TO DO: Copy nothing but the lines below running from the line containing "TEMP1 pin OUT: GP16 -> GP10" through the line containing "RGB3 pin GND: GND -> 3V3", both end lines included.

DATA EXCERPTS:
((

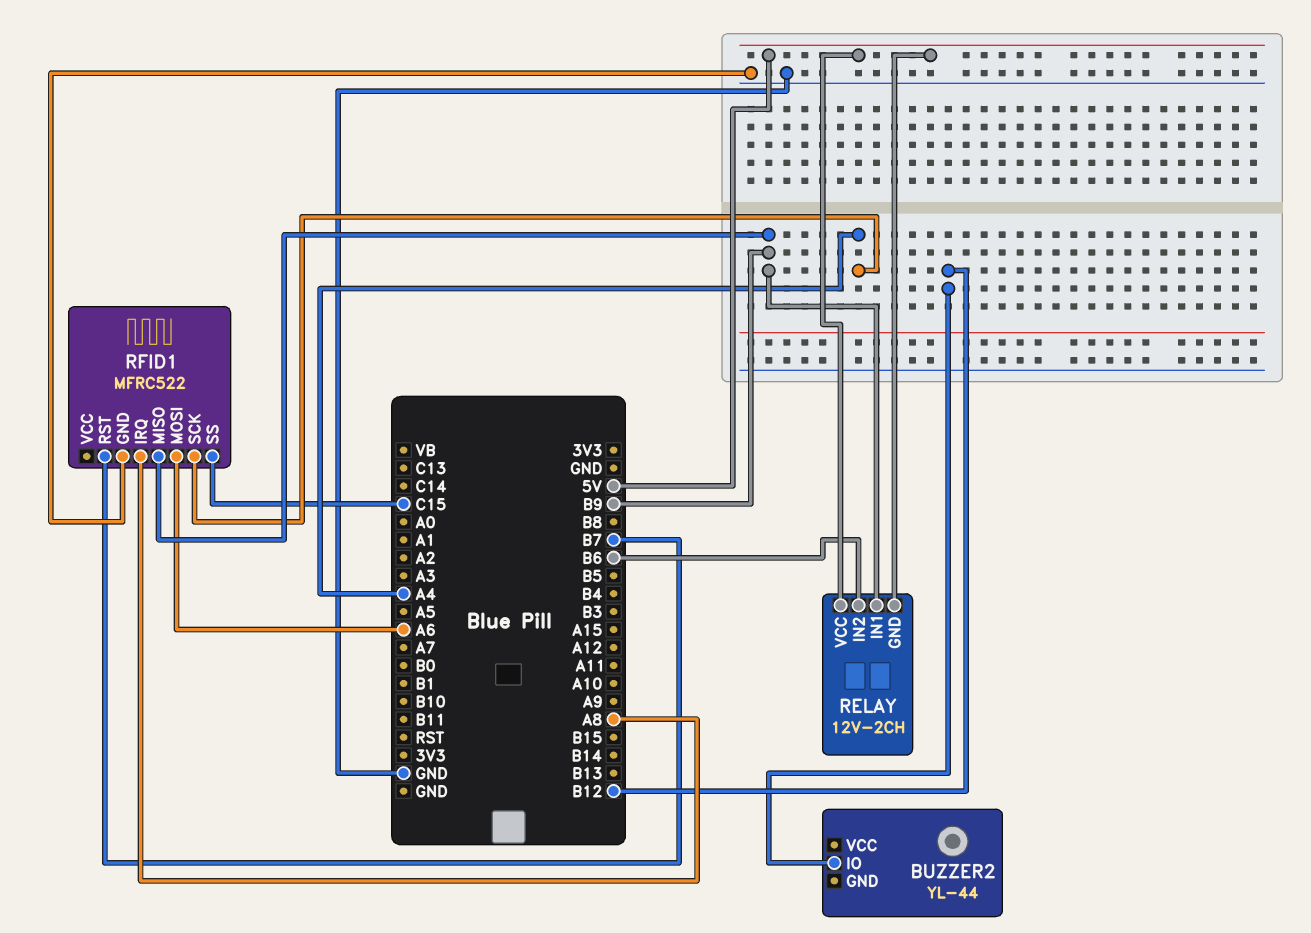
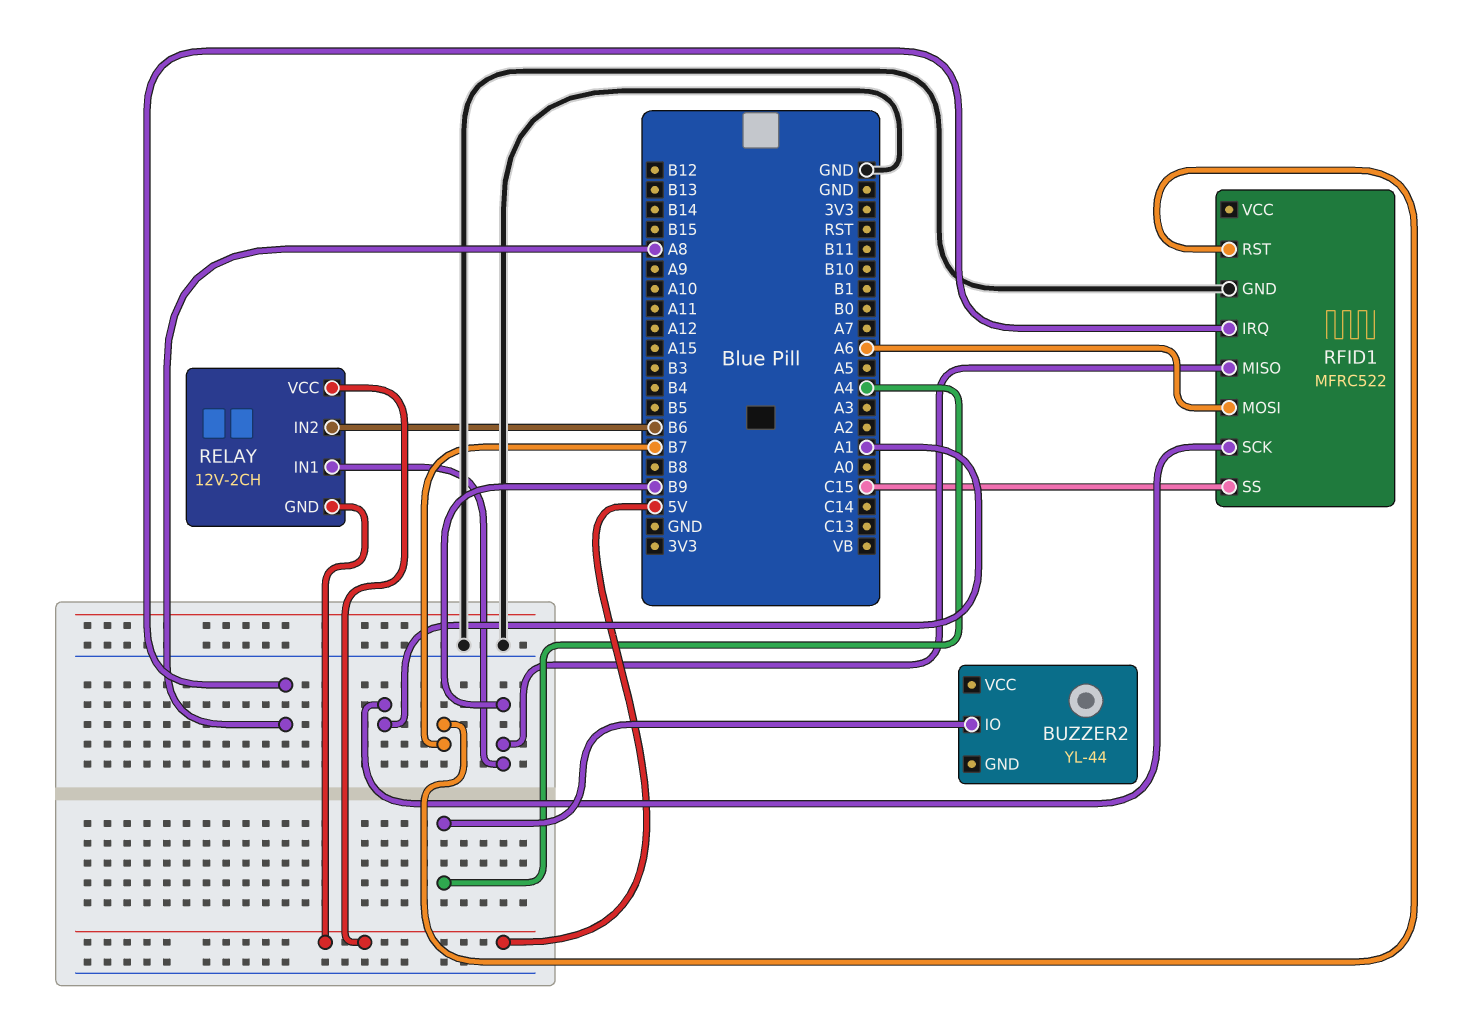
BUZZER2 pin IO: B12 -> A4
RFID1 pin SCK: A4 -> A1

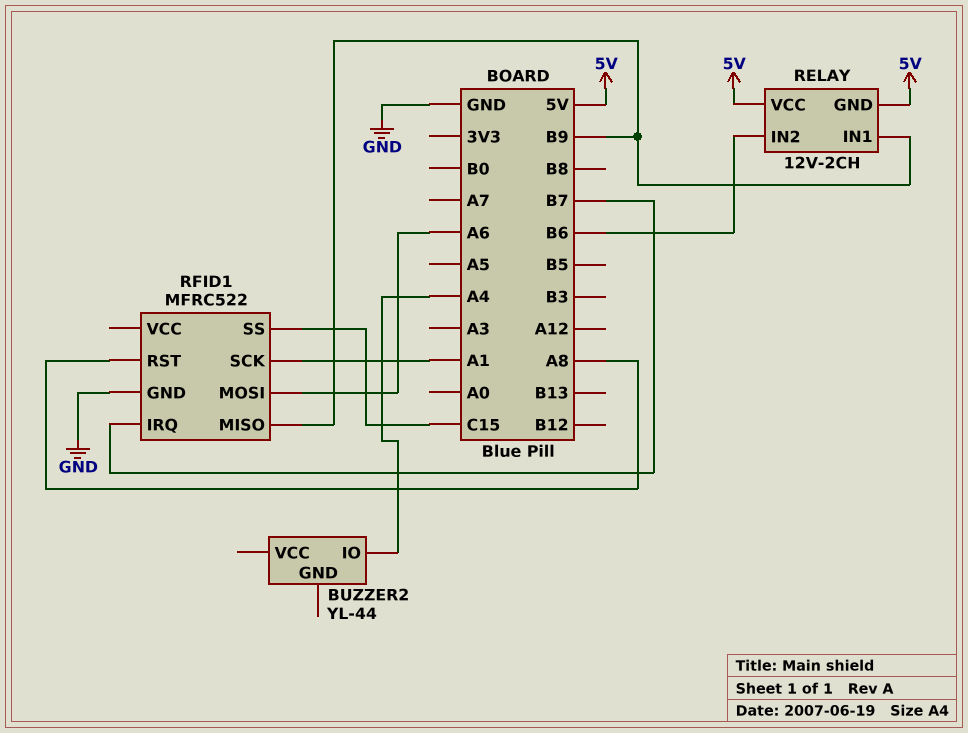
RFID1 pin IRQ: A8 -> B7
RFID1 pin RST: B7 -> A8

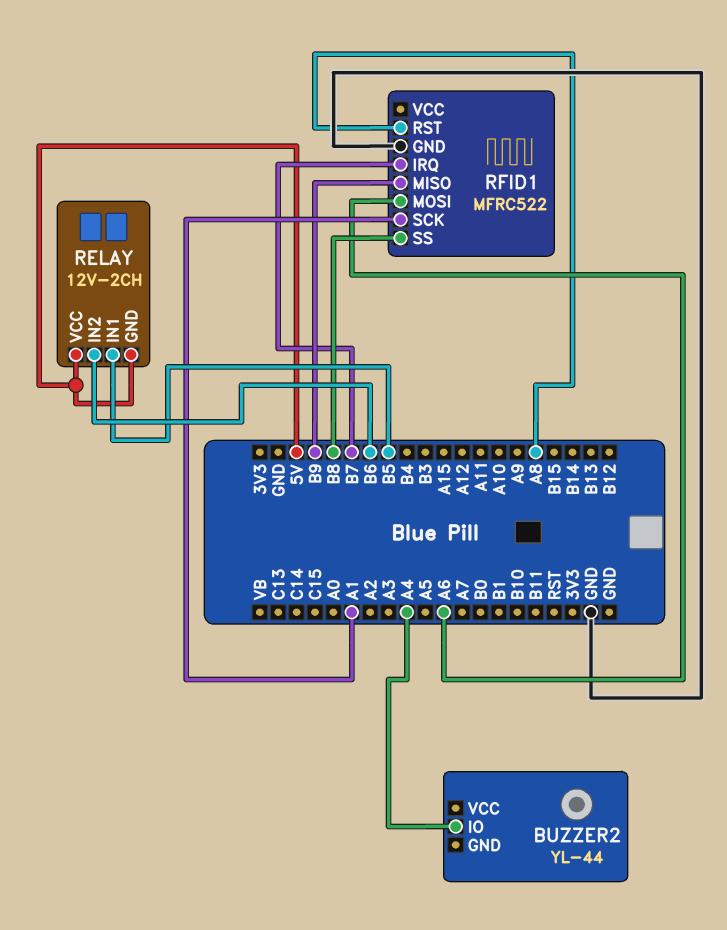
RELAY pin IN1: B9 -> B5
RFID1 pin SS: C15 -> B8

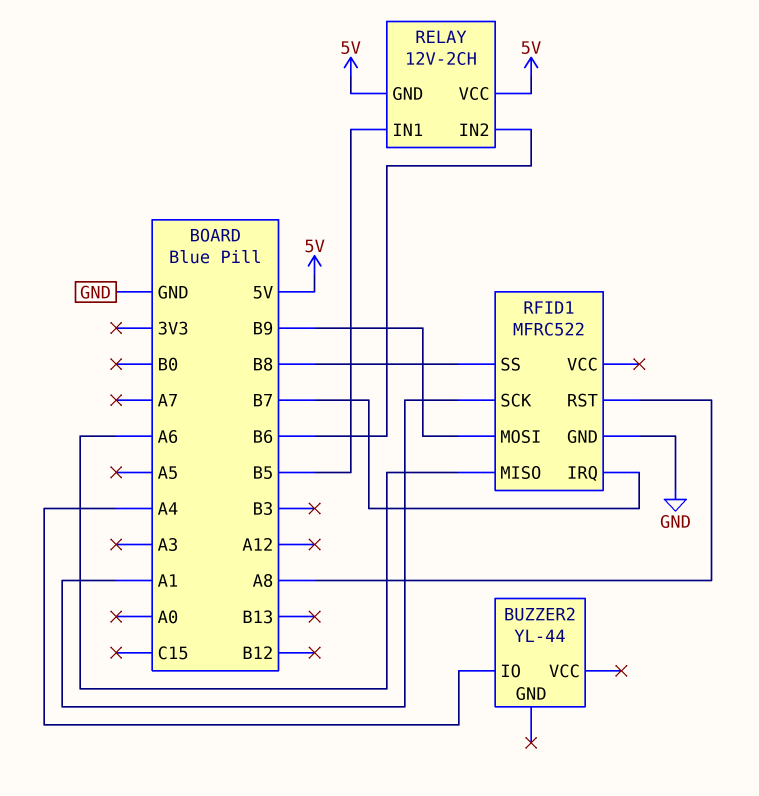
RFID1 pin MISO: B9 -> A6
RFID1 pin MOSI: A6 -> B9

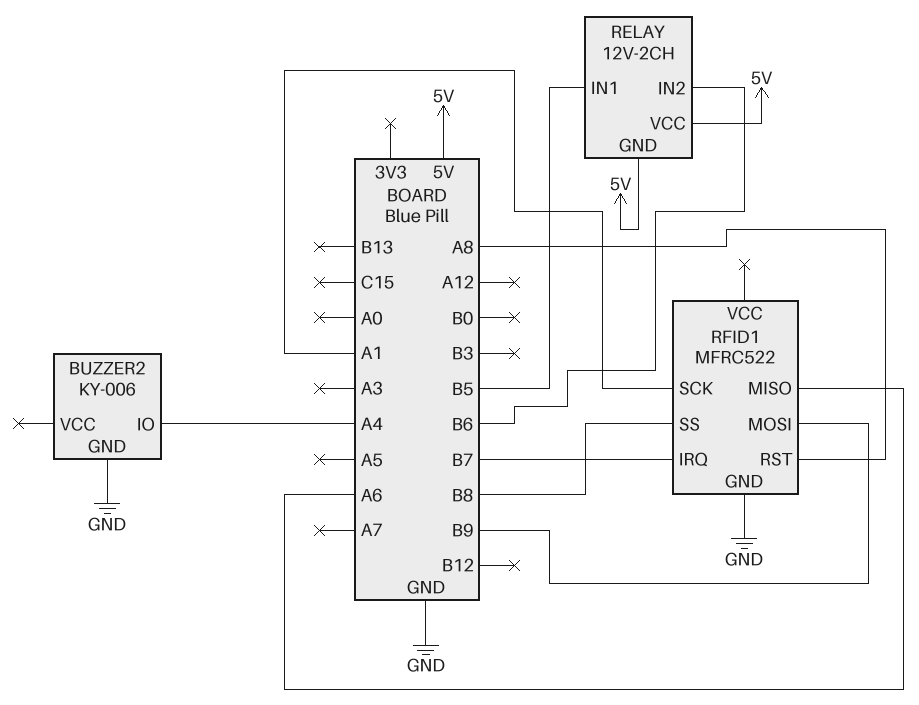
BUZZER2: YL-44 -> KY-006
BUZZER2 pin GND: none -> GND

))
((

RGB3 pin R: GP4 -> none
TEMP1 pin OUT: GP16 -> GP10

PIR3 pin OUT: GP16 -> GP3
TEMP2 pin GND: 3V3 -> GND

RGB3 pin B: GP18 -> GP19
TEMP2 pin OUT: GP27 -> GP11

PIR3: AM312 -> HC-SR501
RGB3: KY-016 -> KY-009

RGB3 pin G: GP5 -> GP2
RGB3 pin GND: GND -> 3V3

))

ANSWER:
TEMP1 pin OUT: GP16 -> GP10

PIR3 pin OUT: GP16 -> GP3
TEMP2 pin GND: 3V3 -> GND

RGB3 pin B: GP18 -> GP19
TEMP2 pin OUT: GP27 -> GP11

PIR3: AM312 -> HC-SR501
RGB3: KY-016 -> KY-009

RGB3 pin G: GP5 -> GP2
RGB3 pin GND: GND -> 3V3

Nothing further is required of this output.